***** Task input

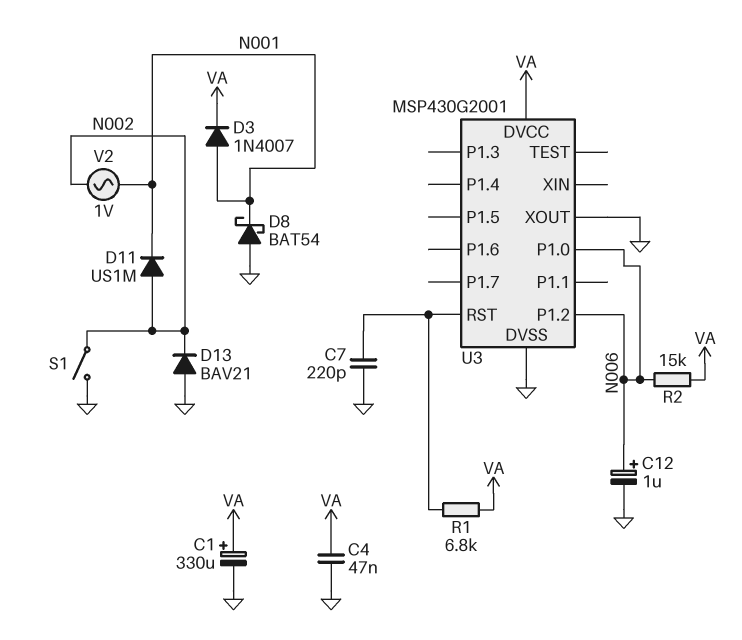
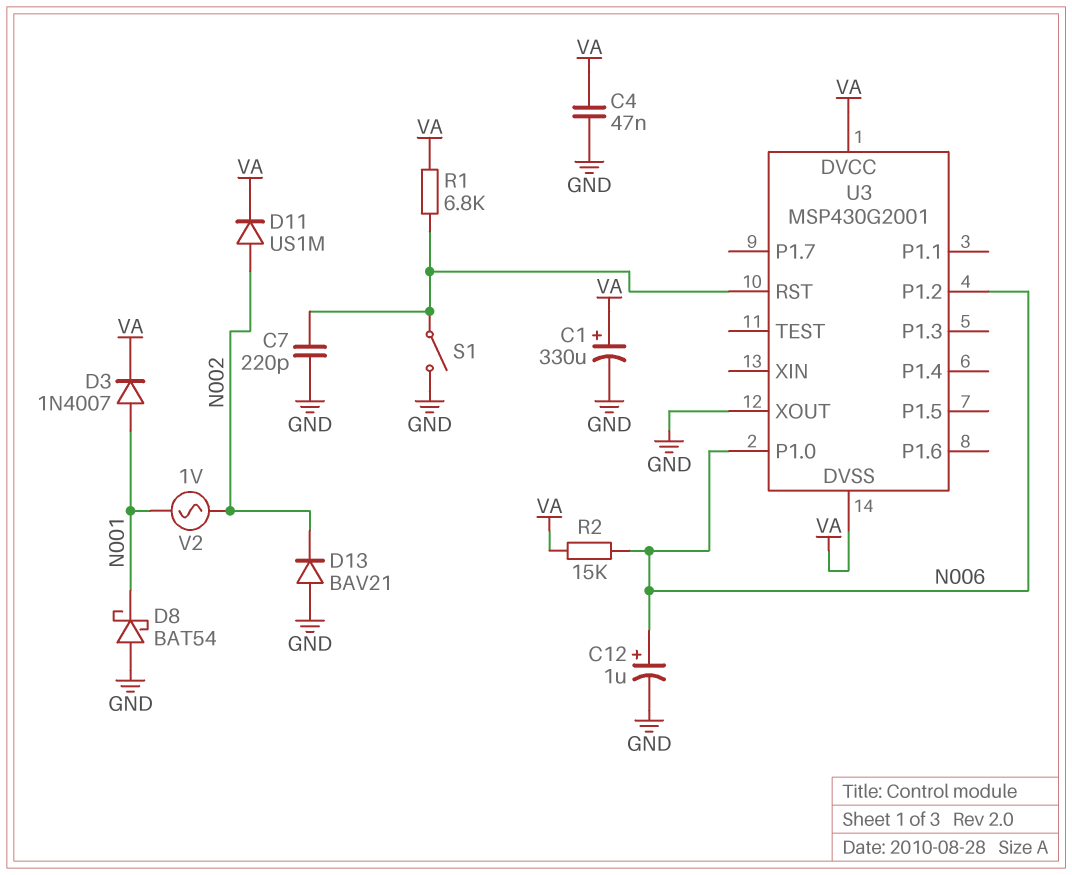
D11: diode US1M (A N002, K N001) -> diode US1M (A N002, K VA)
S1: switch (GND, N002) -> switch (GND, U3/RST)
U3 pin DVSS: GND -> VA

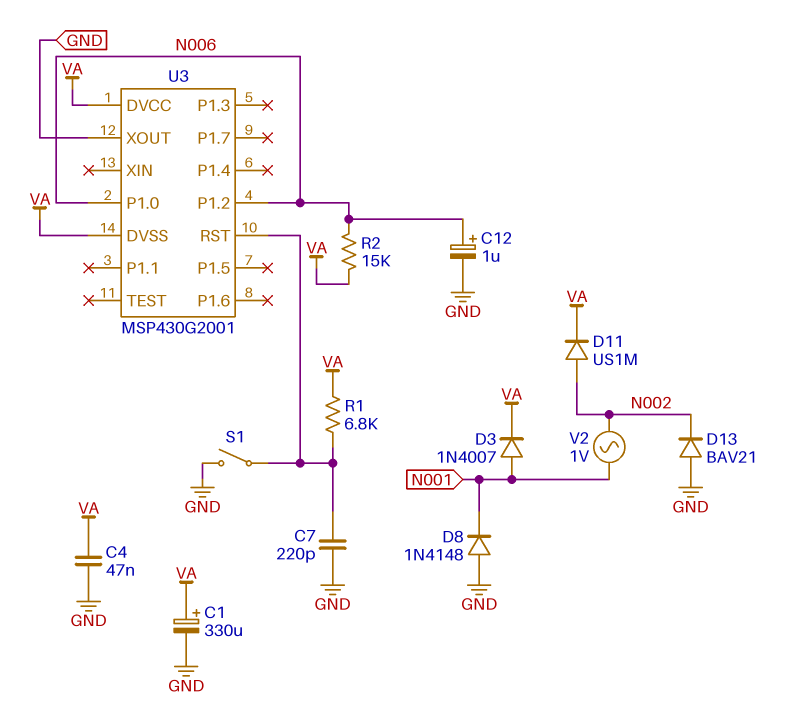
D8: schottky BAT54 (A GND, K N001) -> diode 1N4148 (A GND, K N001)

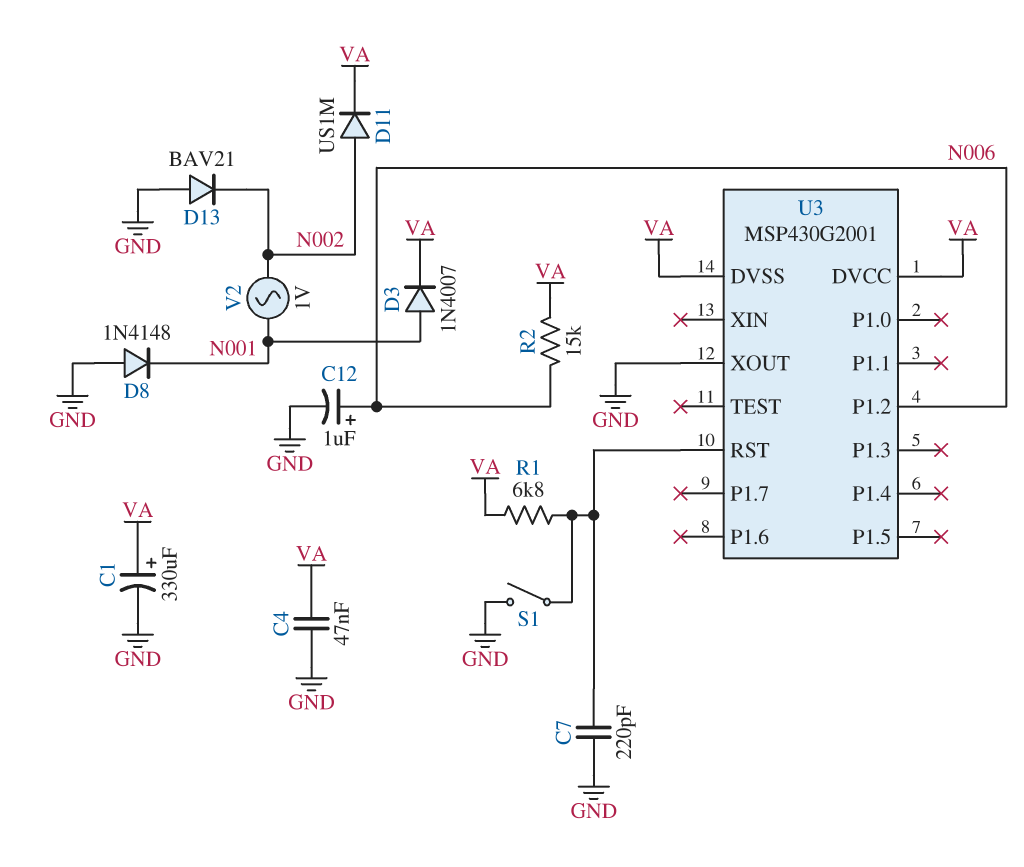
U3 pin P1.0: N006 -> none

**********

Because pictures are not wanted, give every entry above again exactly without them.

D11: diode US1M (A N002, K N001) -> diode US1M (A N002, K VA)
S1: switch (GND, N002) -> switch (GND, U3/RST)
U3 pin DVSS: GND -> VA

D8: schottky BAT54 (A GND, K N001) -> diode 1N4148 (A GND, K N001)

U3 pin P1.0: N006 -> none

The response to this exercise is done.